> _Exercise description_: Would you transcribe each entry that follows word for word, minus the images?
= = = =
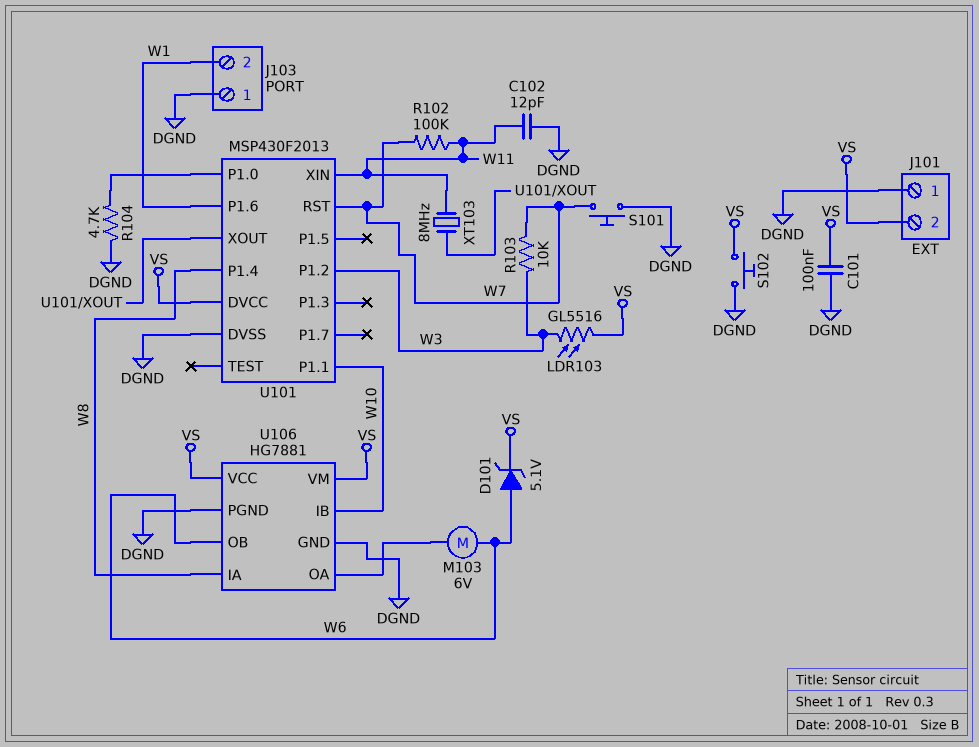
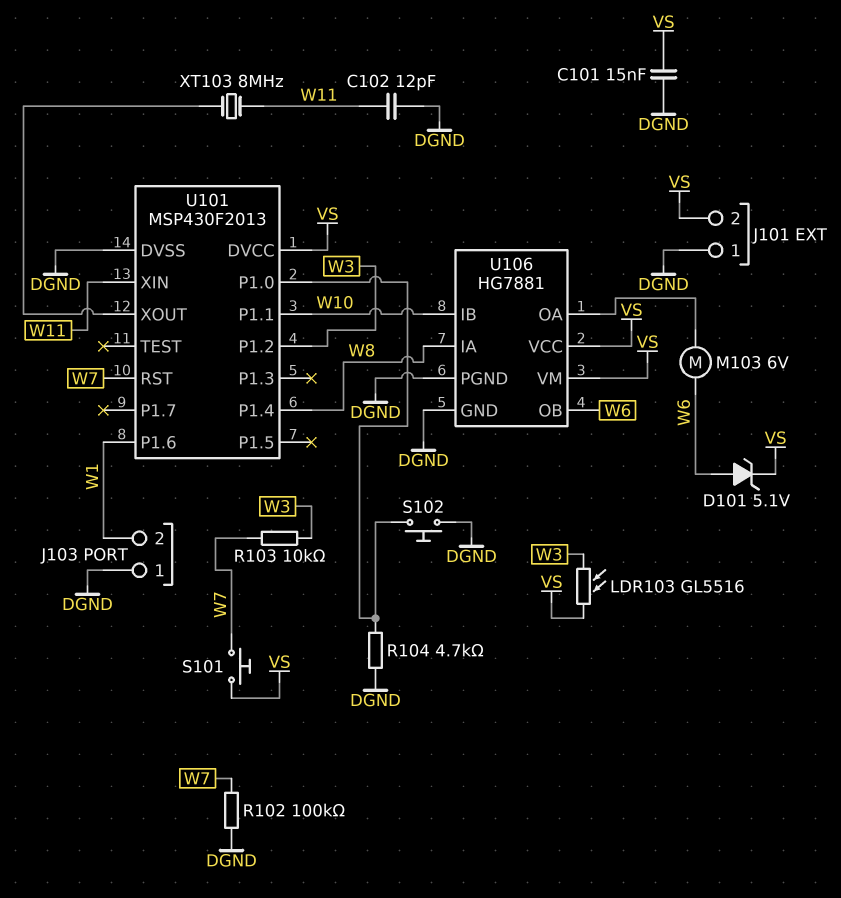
C101: 100nF (DGND, VS) -> 15nF (DGND, VS)
R102: 100k (W7, W11) -> 100k (DGND, W7)
S101: button (DGND, W7) -> button (VS, W7)
S102: button (DGND, VS) -> button (DGND, U101/P1.0)

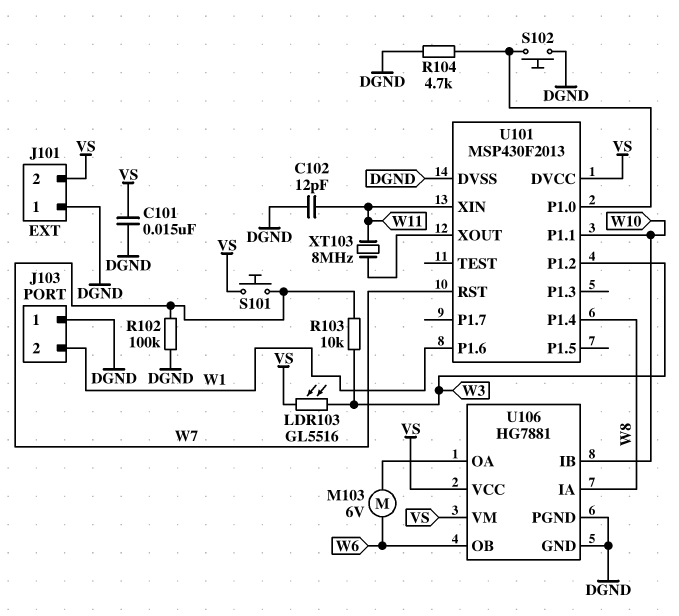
D101: zener 5.1V (A W6, K VS) -> none

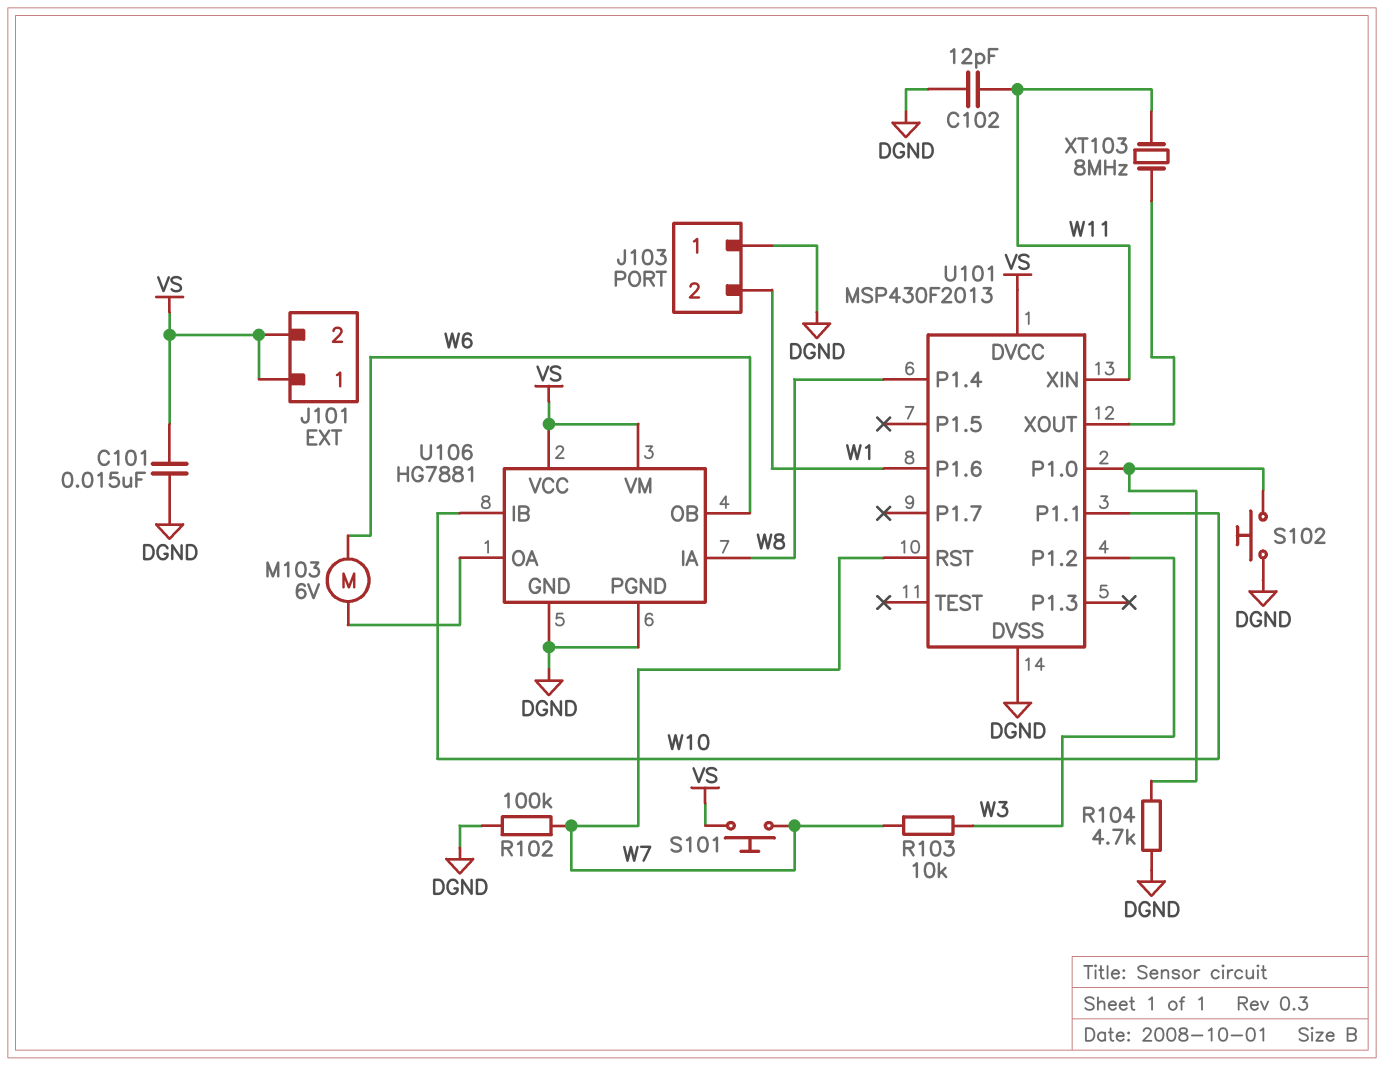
J101 pin 1: DGND -> VS
LDR103: GL5516 (VS, W3) -> none

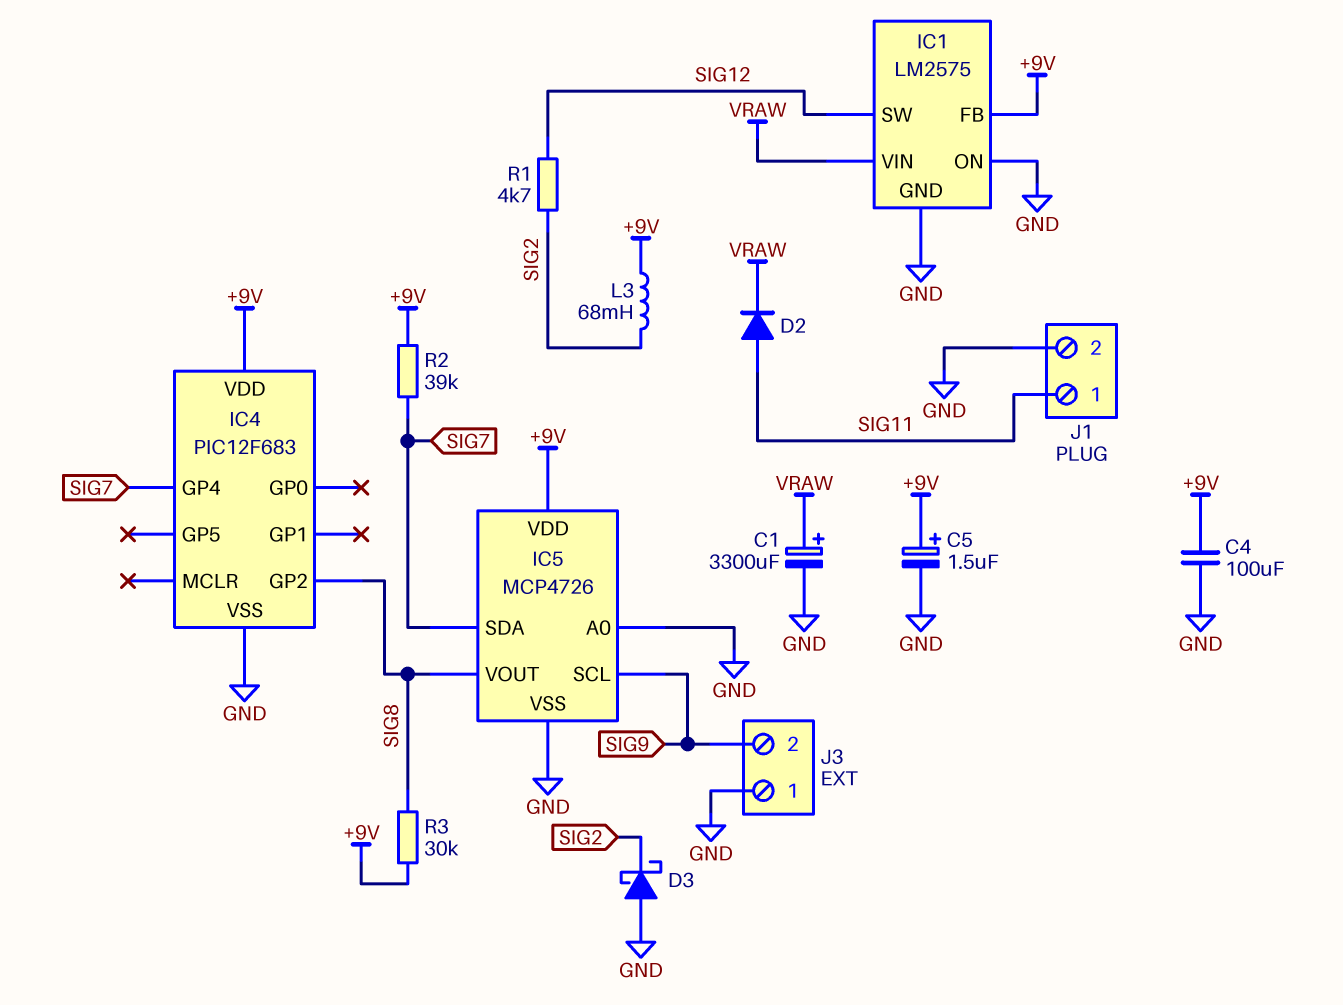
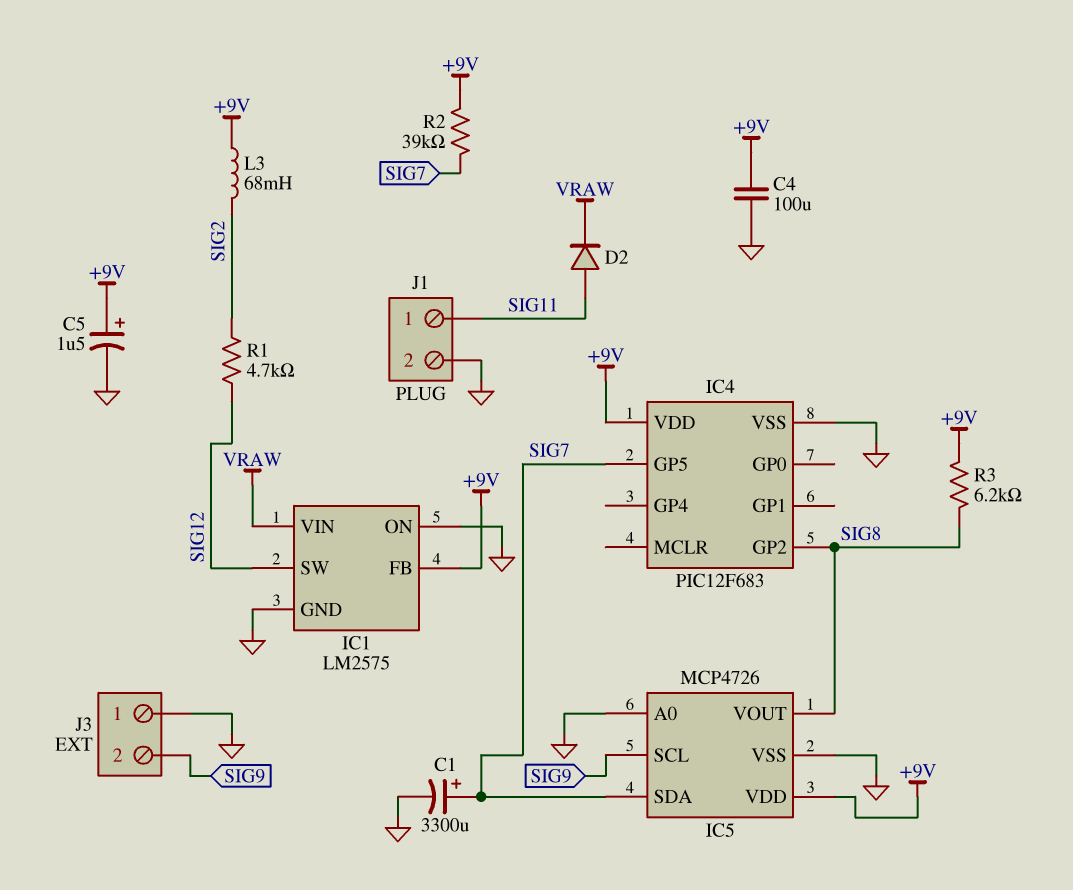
C1: 3300uF (plus VRAW, minus GND) -> 3300uF (plus SIG7, minus GND)
D3: schottky (A GND, K SIG2) -> none
IC4 pin GP4: SIG7 -> none
IC4 pin GP5: none -> SIG7
R3: 30k (+9V, SIG8) -> 6.2k (+9V, SIG8)

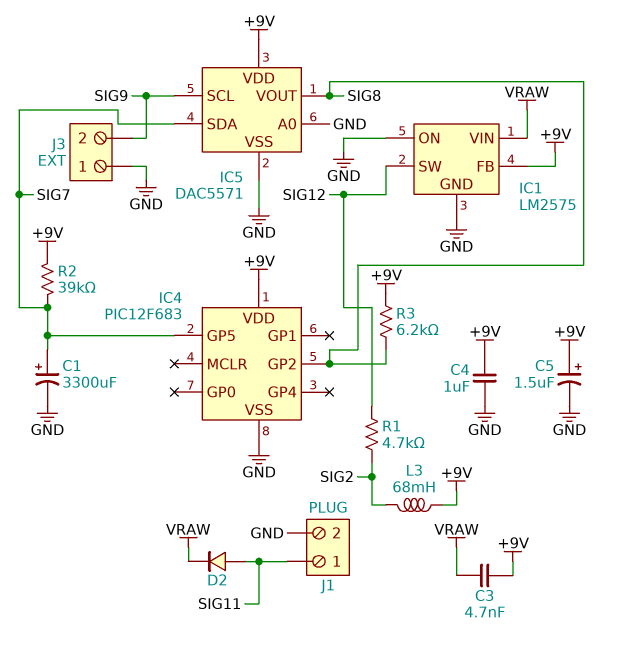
C3: none -> 4.7nF (+9V, VRAW)
C4: 100uF (+9V, GND) -> 1uF (+9V, GND)
IC5: MCP4726 -> DAC5571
= = = =
> _Answer_:
C101: 100nF (DGND, VS) -> 15nF (DGND, VS)
R102: 100k (W7, W11) -> 100k (DGND, W7)
S101: button (DGND, W7) -> button (VS, W7)
S102: button (DGND, VS) -> button (DGND, U101/P1.0)

D101: zener 5.1V (A W6, K VS) -> none

J101 pin 1: DGND -> VS
LDR103: GL5516 (VS, W3) -> none

C1: 3300uF (plus VRAW, minus GND) -> 3300uF (plus SIG7, minus GND)
D3: schottky (A GND, K SIG2) -> none
IC4 pin GP4: SIG7 -> none
IC4 pin GP5: none -> SIG7
R3: 30k (+9V, SIG8) -> 6.2k (+9V, SIG8)

C3: none -> 4.7nF (+9V, VRAW)
C4: 100uF (+9V, GND) -> 1uF (+9V, GND)
IC5: MCP4726 -> DAC5571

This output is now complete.